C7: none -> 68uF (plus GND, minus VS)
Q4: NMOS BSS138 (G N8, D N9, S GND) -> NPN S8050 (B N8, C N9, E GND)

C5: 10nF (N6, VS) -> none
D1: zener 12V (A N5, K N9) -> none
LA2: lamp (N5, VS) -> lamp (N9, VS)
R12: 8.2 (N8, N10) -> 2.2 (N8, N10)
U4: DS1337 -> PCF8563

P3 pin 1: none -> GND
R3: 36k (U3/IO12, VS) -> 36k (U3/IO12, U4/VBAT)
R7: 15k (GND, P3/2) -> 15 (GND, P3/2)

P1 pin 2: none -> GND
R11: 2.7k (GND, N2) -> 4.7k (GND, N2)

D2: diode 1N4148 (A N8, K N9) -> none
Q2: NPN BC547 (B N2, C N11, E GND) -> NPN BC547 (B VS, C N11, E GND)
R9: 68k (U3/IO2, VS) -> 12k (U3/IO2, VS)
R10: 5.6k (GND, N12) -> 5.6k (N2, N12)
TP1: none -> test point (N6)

......

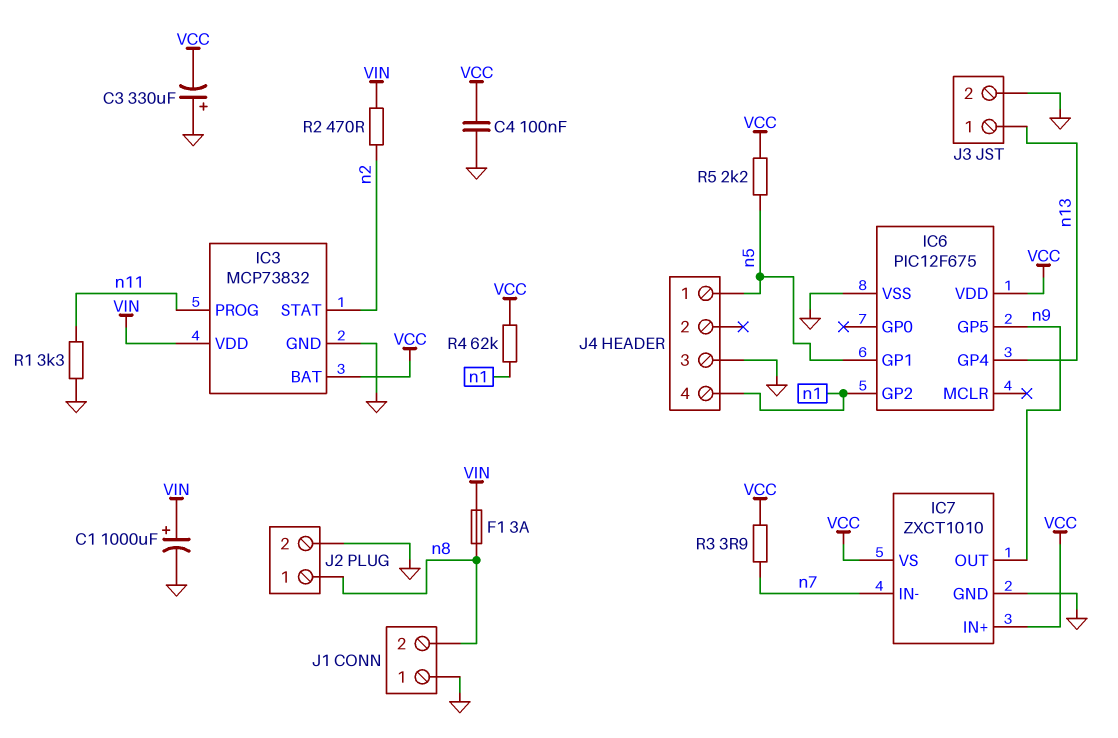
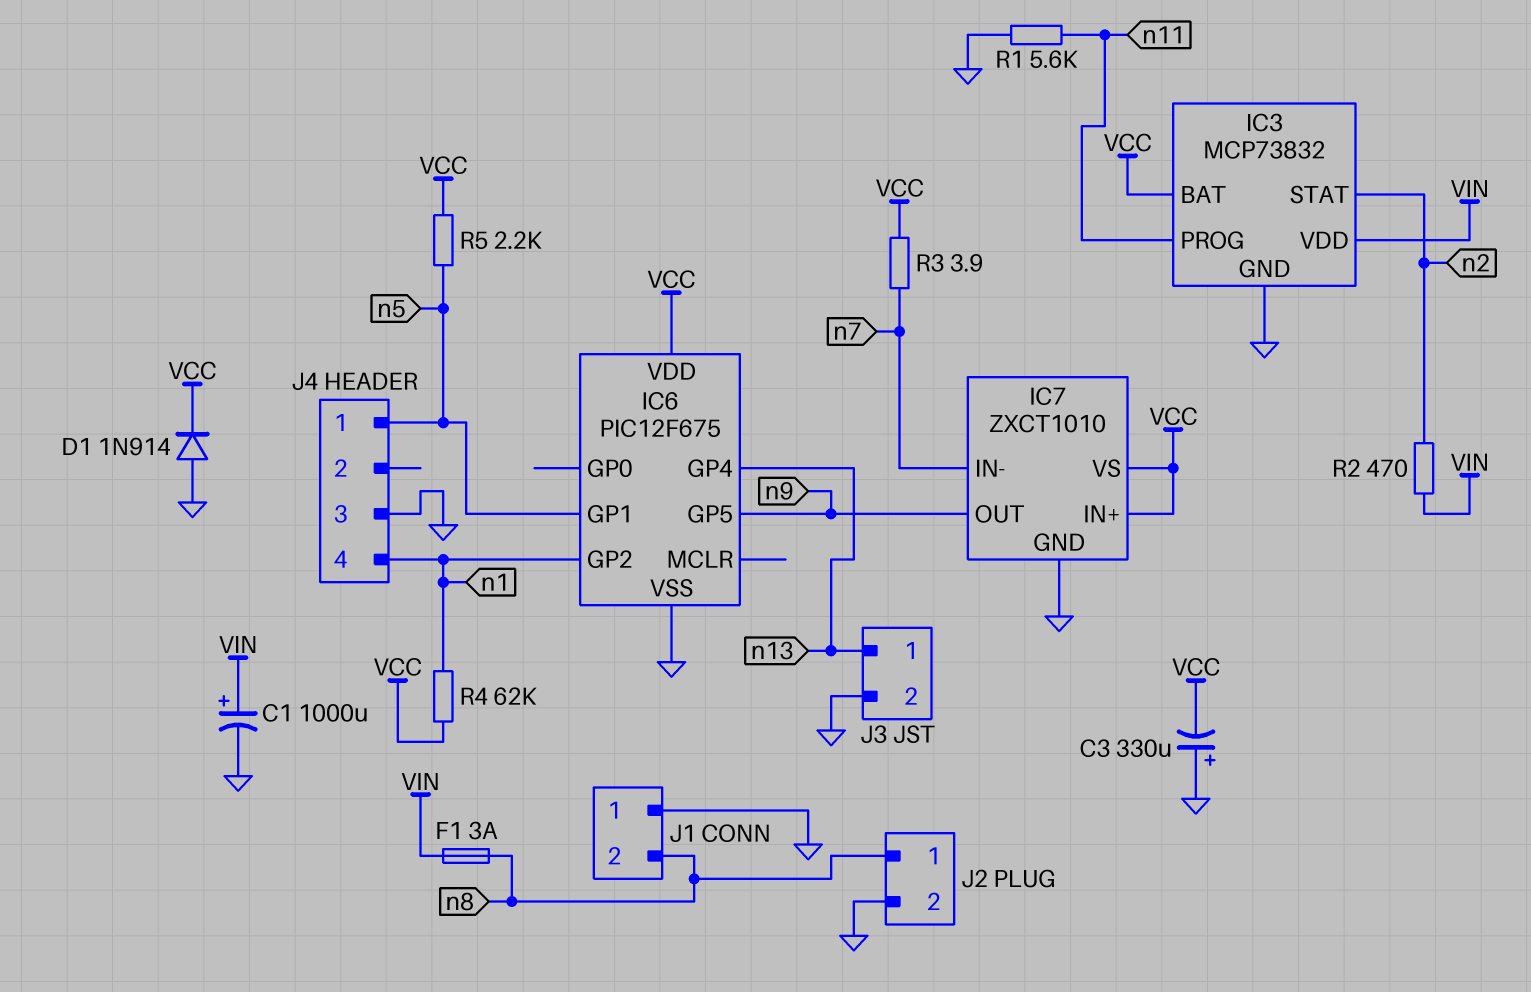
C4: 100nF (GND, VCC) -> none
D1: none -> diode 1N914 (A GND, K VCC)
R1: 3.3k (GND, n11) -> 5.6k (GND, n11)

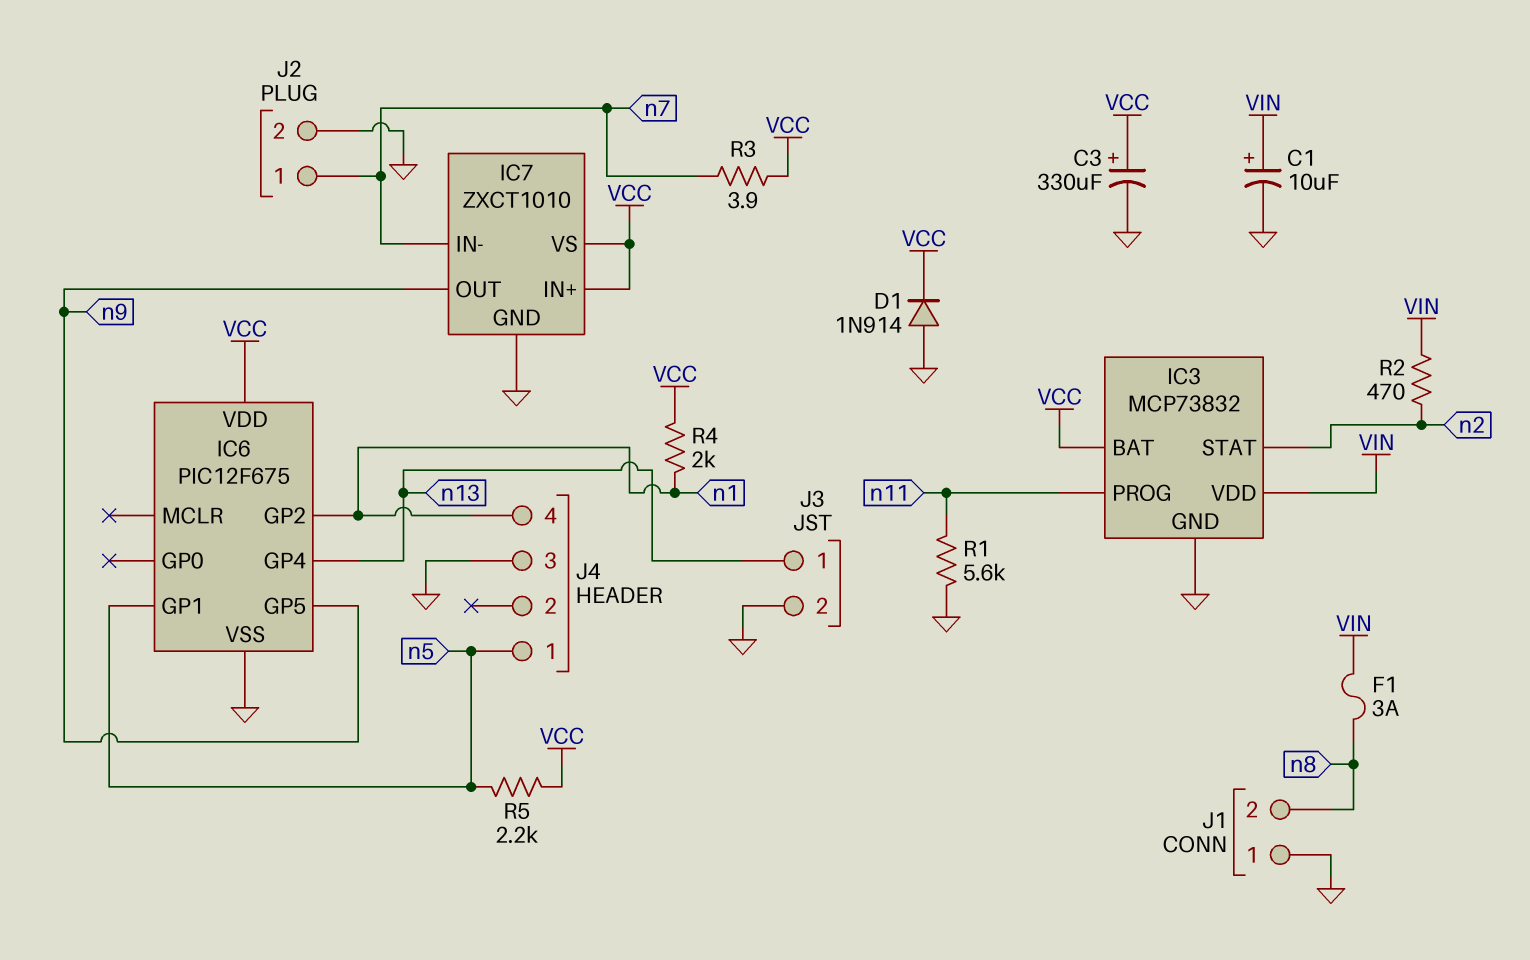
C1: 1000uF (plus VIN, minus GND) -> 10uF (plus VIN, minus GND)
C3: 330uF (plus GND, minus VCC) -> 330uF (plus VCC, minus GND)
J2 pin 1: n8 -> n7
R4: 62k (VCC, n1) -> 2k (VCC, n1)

......

Nothing should appear in the answer except the lines above from the line with "LA2: lamp (N5, VS) -> lamp (N9, VS)" through the line with "TP1: none -> test point (N6)", both included, written out exactly.

LA2: lamp (N5, VS) -> lamp (N9, VS)
R12: 8.2 (N8, N10) -> 2.2 (N8, N10)
U4: DS1337 -> PCF8563

P3 pin 1: none -> GND
R3: 36k (U3/IO12, VS) -> 36k (U3/IO12, U4/VBAT)
R7: 15k (GND, P3/2) -> 15 (GND, P3/2)

P1 pin 2: none -> GND
R11: 2.7k (GND, N2) -> 4.7k (GND, N2)

D2: diode 1N4148 (A N8, K N9) -> none
Q2: NPN BC547 (B N2, C N11, E GND) -> NPN BC547 (B VS, C N11, E GND)
R9: 68k (U3/IO2, VS) -> 12k (U3/IO2, VS)
R10: 5.6k (GND, N12) -> 5.6k (N2, N12)
TP1: none -> test point (N6)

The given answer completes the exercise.